§ Stated problem
Rewrite the material below as a Markdown table with the columns Row and Line. Include only the lines from the one holding "blowers (249, 432)" through the one holding "anchovy [245, 743]", both included, and skip any blank lines.

§ Given records
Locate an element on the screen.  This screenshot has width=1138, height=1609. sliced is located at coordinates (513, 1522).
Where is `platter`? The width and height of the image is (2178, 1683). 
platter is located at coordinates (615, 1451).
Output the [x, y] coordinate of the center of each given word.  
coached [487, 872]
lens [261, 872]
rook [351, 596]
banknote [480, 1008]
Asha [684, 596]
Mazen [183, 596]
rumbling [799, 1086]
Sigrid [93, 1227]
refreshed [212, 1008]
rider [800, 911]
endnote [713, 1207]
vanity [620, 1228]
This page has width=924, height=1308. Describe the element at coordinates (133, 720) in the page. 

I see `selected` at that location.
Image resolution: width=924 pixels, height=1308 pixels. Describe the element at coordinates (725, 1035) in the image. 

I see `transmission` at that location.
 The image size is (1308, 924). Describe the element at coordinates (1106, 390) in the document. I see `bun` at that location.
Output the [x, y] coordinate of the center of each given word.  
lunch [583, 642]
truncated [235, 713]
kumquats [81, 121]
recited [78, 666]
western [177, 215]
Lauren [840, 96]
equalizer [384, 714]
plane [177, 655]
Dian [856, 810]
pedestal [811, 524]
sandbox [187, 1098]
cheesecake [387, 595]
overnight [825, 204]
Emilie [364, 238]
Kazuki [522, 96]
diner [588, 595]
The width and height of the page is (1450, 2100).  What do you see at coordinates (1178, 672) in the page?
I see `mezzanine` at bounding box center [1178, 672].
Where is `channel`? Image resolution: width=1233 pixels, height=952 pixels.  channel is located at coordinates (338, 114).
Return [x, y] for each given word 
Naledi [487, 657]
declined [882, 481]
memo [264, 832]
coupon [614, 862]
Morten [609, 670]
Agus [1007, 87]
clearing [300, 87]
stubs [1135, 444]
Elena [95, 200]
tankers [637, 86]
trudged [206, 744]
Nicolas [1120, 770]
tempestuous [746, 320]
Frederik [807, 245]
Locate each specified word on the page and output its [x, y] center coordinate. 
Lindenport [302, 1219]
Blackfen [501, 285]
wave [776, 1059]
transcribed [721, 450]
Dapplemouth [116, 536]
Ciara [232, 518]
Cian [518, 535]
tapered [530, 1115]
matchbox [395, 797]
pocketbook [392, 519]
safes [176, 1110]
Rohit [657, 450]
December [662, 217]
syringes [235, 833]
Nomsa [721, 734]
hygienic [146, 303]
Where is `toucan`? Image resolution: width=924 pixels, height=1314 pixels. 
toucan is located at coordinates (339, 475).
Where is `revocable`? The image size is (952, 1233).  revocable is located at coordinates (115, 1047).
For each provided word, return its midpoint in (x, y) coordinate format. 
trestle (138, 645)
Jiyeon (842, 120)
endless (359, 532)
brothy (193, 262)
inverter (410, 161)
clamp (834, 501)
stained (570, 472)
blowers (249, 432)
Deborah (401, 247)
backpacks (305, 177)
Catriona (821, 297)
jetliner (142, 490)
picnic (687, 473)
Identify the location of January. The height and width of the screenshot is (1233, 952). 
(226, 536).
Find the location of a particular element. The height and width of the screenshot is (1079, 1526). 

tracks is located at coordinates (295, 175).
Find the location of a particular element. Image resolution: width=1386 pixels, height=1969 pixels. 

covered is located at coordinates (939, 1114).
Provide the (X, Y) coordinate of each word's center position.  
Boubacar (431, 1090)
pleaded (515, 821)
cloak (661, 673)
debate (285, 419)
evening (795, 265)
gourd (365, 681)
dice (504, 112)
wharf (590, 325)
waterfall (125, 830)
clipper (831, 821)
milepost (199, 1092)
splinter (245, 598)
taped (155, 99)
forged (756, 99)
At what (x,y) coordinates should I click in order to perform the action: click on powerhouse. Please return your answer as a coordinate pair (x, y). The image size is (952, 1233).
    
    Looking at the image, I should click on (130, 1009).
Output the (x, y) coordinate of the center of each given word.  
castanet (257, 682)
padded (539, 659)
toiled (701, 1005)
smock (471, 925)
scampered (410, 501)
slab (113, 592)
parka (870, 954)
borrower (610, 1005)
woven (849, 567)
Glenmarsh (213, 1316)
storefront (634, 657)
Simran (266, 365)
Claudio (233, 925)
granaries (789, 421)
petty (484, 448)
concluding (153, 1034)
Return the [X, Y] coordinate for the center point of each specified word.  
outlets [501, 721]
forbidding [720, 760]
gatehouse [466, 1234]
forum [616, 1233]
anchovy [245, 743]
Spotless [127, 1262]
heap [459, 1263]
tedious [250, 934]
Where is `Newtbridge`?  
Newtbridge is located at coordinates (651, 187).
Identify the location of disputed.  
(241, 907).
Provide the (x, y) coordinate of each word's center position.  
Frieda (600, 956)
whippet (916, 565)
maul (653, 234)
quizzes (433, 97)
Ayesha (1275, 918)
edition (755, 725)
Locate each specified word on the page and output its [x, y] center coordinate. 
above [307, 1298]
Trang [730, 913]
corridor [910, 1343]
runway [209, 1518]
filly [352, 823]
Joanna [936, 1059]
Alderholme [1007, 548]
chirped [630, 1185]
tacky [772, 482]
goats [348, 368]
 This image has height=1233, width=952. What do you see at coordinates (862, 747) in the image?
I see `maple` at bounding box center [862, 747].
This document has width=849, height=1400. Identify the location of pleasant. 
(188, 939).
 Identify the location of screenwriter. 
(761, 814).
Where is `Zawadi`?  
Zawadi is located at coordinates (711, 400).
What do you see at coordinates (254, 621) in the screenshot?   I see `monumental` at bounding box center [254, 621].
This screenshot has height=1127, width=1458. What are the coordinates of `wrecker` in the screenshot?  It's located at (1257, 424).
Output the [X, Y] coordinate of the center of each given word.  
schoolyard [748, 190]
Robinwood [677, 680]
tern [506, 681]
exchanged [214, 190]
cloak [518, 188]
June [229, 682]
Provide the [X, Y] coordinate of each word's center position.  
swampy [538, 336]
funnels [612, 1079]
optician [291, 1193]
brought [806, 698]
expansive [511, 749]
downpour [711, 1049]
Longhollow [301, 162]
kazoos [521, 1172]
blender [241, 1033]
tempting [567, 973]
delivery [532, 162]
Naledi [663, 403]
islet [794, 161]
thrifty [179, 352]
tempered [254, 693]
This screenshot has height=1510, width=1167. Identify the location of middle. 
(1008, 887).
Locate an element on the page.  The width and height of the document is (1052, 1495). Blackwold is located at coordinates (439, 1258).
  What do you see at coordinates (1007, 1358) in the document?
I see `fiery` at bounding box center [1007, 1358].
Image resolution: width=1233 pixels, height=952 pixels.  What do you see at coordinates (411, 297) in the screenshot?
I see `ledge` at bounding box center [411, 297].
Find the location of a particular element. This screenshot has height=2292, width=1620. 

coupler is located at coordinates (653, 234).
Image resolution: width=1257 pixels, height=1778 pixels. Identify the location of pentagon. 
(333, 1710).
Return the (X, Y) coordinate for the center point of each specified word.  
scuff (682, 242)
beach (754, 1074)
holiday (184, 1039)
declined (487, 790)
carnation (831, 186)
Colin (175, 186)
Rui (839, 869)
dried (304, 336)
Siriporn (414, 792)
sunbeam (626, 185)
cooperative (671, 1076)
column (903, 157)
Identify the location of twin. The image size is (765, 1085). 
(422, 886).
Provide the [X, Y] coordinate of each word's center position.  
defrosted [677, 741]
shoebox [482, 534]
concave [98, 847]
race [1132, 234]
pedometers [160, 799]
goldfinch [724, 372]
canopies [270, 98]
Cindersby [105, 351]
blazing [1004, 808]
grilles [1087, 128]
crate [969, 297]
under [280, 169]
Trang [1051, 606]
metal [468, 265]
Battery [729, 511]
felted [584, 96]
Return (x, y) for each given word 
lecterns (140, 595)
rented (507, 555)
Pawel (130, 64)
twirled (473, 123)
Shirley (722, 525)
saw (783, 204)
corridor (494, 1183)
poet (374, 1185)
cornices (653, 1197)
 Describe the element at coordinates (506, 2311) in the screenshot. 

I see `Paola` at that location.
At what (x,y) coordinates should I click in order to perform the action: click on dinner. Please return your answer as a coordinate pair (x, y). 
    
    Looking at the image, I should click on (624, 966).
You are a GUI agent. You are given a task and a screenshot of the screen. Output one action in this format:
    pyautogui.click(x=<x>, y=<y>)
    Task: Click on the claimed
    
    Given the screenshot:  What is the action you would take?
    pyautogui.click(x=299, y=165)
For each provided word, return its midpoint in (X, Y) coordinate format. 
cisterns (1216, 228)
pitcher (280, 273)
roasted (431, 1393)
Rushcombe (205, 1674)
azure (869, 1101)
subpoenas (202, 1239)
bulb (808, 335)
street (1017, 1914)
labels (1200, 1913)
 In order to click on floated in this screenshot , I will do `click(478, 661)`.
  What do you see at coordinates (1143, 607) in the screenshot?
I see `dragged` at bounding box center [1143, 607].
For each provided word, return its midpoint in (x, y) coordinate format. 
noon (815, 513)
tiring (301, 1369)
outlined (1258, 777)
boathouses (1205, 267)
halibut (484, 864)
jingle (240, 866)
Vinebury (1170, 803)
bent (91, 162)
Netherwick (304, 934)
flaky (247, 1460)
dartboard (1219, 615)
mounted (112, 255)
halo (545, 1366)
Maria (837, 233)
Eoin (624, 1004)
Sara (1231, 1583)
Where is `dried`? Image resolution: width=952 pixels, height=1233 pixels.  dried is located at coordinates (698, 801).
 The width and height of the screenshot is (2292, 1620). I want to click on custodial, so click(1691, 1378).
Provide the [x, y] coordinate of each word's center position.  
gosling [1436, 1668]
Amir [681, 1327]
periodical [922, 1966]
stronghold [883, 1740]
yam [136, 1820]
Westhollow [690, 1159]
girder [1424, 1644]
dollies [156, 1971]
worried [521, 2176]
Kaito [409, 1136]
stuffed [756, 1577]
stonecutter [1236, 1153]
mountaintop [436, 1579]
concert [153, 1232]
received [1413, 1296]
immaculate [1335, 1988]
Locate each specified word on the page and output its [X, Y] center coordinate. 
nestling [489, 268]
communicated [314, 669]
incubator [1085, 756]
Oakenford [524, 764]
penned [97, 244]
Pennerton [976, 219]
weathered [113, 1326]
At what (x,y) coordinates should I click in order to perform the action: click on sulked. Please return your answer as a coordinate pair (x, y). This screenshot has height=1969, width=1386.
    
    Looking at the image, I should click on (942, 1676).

§ Response to this exercise
| Row | Line |
|---|---|
| 1 | blowers (249, 432) |
| 2 | Deborah (401, 247) |
| 3 | backpacks (305, 177) |
| 4 | Catriona (821, 297) |
| 5 | jetliner (142, 490) |
| 6 | picnic (687, 473) |
| 7 | Identify the location of January. The height and width of the screenshot is (1233, 952).  |
| 8 | (226, 536). |
| 9 | Find the location of a particular element. The height and width of the screenshot is (1079, 1526).  |
| 10 | tracks is located at coordinates (295, 175). |
| 11 | Find the location of a particular element. Image resolution: width=1386 pixels, height=1969 pixels.  |
| 12 | covered is located at coordinates (939, 1114). |
| 13 | Provide the (X, Y) coordinate of each word's center position.   |
| 14 | Boubacar (431, 1090) |
| 15 | pleaded (515, 821) |
| 16 | cloak (661, 673) |
| 17 | debate (285, 419) |
| 18 | evening (795, 265) |
| 19 | gourd (365, 681) |
| 20 | dice (504, 112) |
| 21 | wharf (590, 325) |
| 22 | waterfall (125, 830) |
| 23 | clipper (831, 821) |
| 24 | milepost (199, 1092) |
| 25 | splinter (245, 598) |
| 26 | taped (155, 99) |
| 27 | forged (756, 99) |
| 28 | At what (x,y) coordinates should I click in order to perform the action: click on powerhouse. Please return your answer as a coordinate pair (x, y). The image size is (952, 1233). |
| 29 |     Looking at the image, I should click on (130, 1009). |
| 30 | Output the (x, y) coordinate of the center of each given word.   |
| 31 | castanet (257, 682) |
| 32 | padded (539, 659) |
| 33 | toiled (701, 1005) |
| 34 | smock (471, 925) |
| 35 | scampered (410, 501) |
| 36 | slab (113, 592) |
| 37 | parka (870, 954) |
| 38 | borrower (610, 1005) |
| 39 | woven (849, 567) |
| 40 | Glenmarsh (213, 1316) |
| 41 | storefront (634, 657) |
| 42 | Simran (266, 365) |
| 43 | Claudio (233, 925) |
| 44 | granaries (789, 421) |
| 45 | petty (484, 448) |
| 46 | concluding (153, 1034) |
| 47 | Return the [X, Y] coordinate for the center point of each specified word.   |
| 48 | outlets [501, 721] |
| 49 | forbidding [720, 760] |
| 50 | gatehouse [466, 1234] |
| 51 | forum [616, 1233] |
| 52 | anchovy [245, 743] |